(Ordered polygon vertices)
* * *

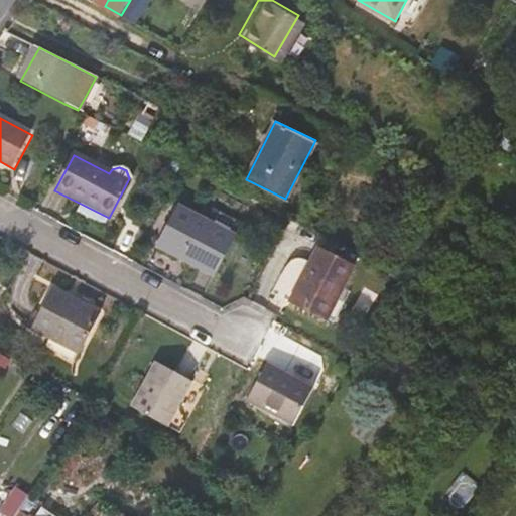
[(154,246),(211,275),(231,238),(174,210),(154,246)]
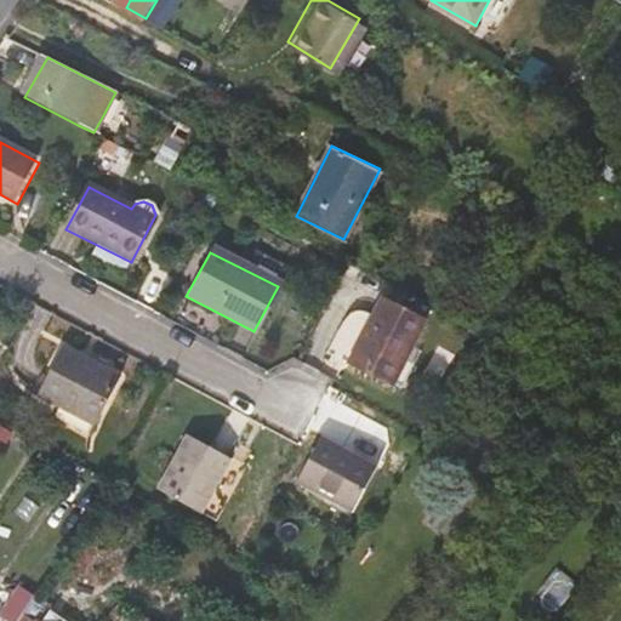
[(380,301),(348,363),(393,386),(425,323),(380,301)]
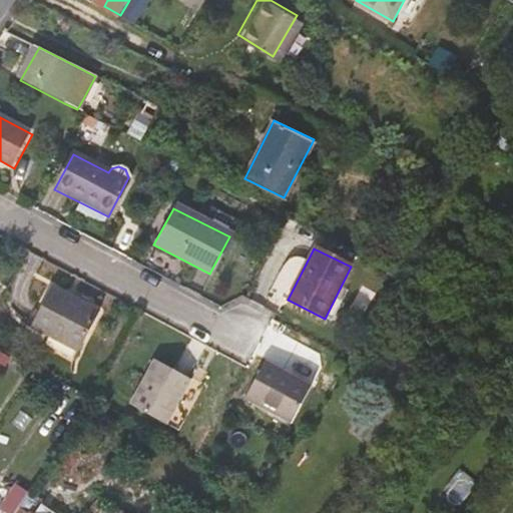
[(29,327),(76,351),(96,313),(50,289),(29,327)]
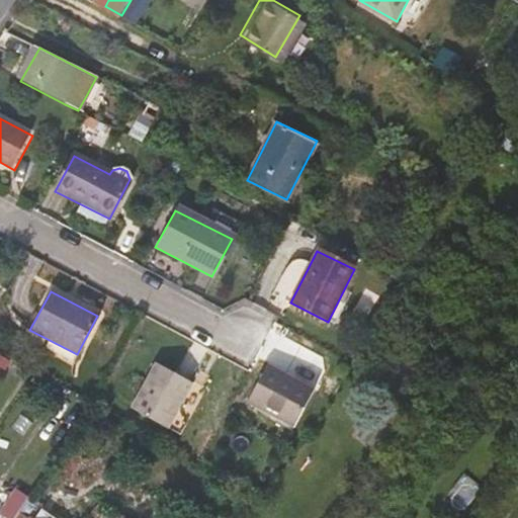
[(131,411),(165,430),(190,384),(155,364),(131,411)]
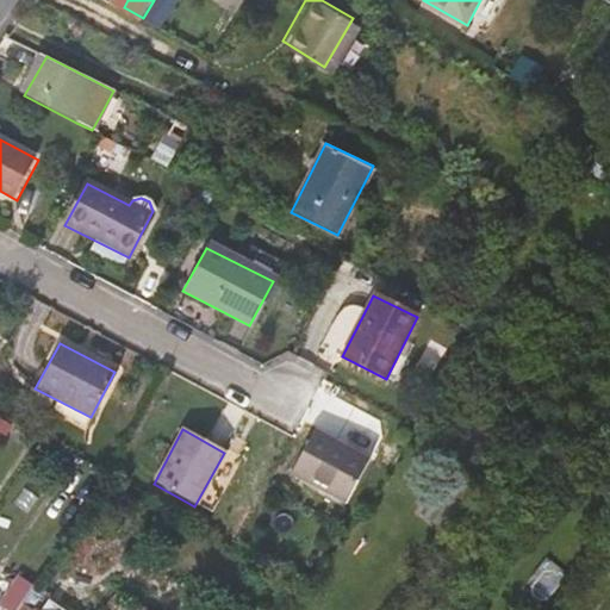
[(290,473),(344,503),(368,460),(312,430),(290,473)]
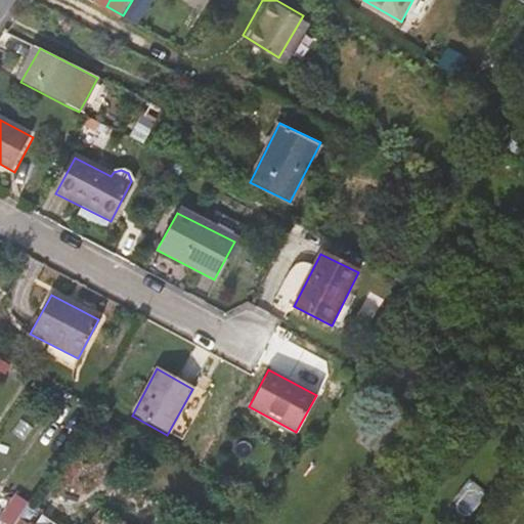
[(203,394),(192,389),(167,435),(178,441),(203,394)]
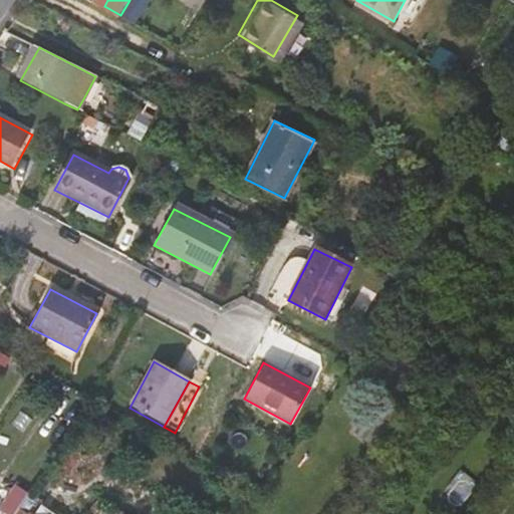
[(2,510),(7,513),(18,513),(25,504),(13,496),(2,510)]
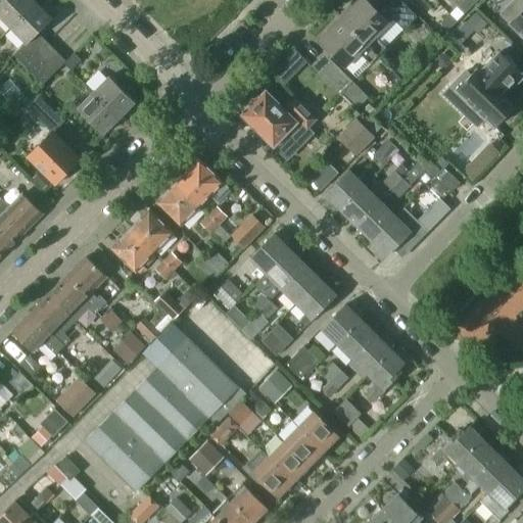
[(0,17),(10,29),(37,3),(34,0),(8,0),(0,8),(0,17)]
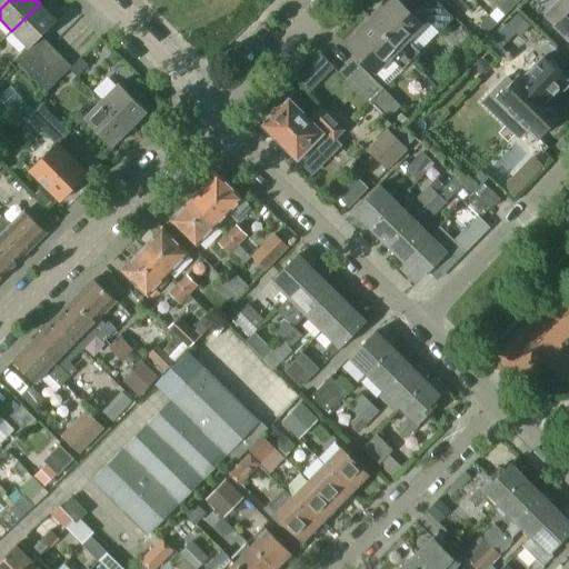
[(0,0),(0,9),(9,0),(0,0)]
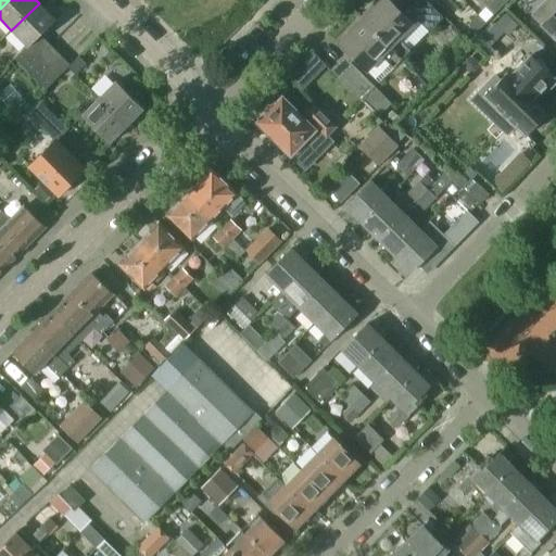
[(399,39),(417,21),(429,32),(443,17),(425,0),(412,0),(401,12),(388,0),(381,0),(375,7),(373,5),(361,17),(402,60),(411,50),(399,39)]
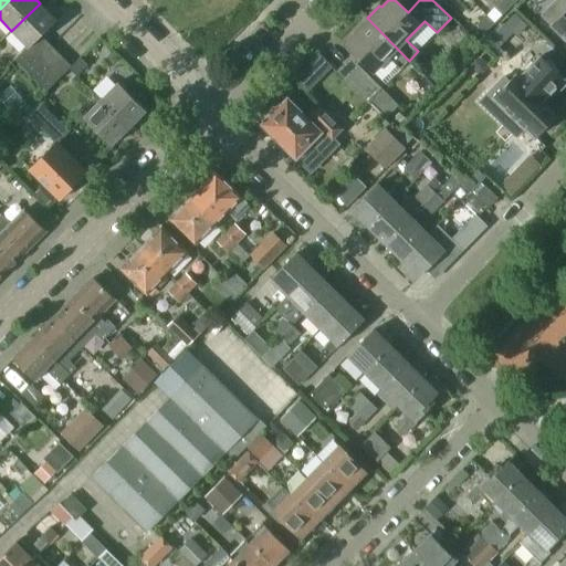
[(501,14),(512,3),(509,0),(496,0),(492,6),(501,14)]
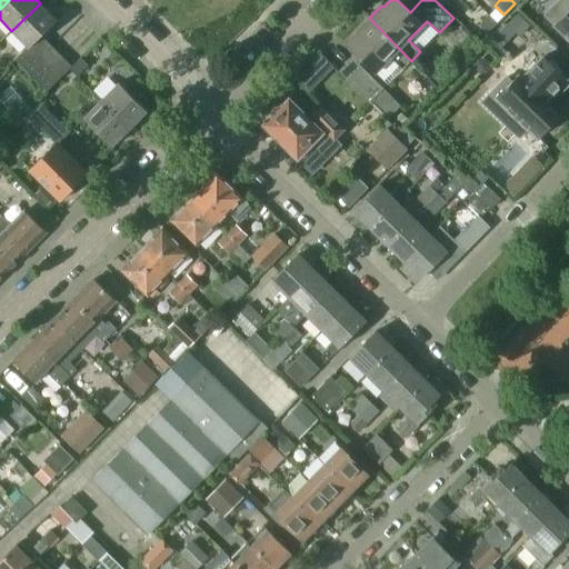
[(568,0),(558,0),(545,16),(568,39),(568,0)]
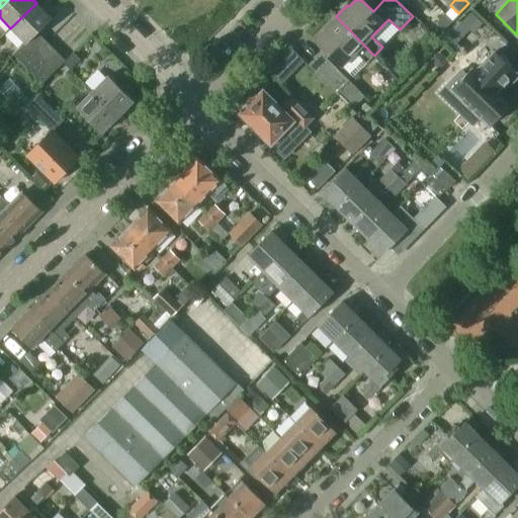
[(47,42),(37,33),(53,19),(36,3),(10,28),(25,44),(13,56),(24,66),(47,42)]
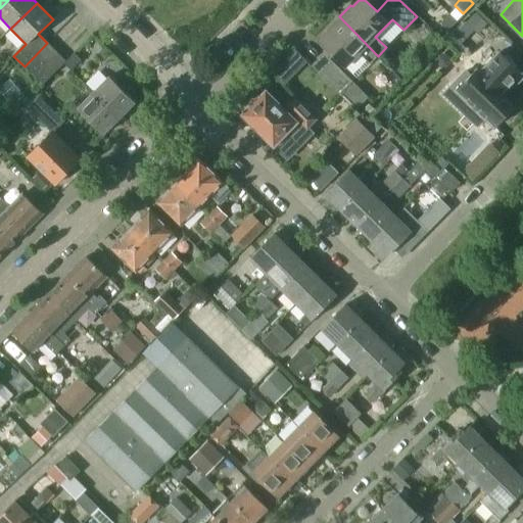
[(447,30),(456,21),(448,13),(439,22),(447,30)]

* * *

TASK BRIEF - Would you write out all of the records exactly, omitting the pictures?

ANSWER -
[(154,246),(211,275),(231,238),(174,210),(154,246)]
[(380,301),(348,363),(393,386),(425,323),(380,301)]
[(29,327),(76,351),(96,313),(50,289),(29,327)]
[(131,411),(165,430),(190,384),(155,364),(131,411)]
[(290,473),(344,503),(368,460),(312,430),(290,473)]
[(203,394),(192,389),(167,435),(178,441),(203,394)]
[(2,510),(7,513),(18,513),(25,504),(13,496),(2,510)]
[(0,17),(10,29),(37,3),(34,0),(8,0),(0,8),(0,17)]
[(0,0),(0,9),(9,0),(0,0)]
[(399,39),(417,21),(429,32),(443,17),(425,0),(412,0),(401,12),(388,0),(381,0),(375,7),(373,5),(361,17),(402,60),(411,50),(399,39)]
[(501,14),(512,3),(509,0),(496,0),(492,6),(501,14)]
[(568,0),(558,0),(545,16),(568,39),(568,0)]
[(47,42),(37,33),(53,19),(36,3),(10,28),(25,44),(13,56),(24,66),(47,42)]
[(447,30),(456,21),(448,13),(439,22),(447,30)]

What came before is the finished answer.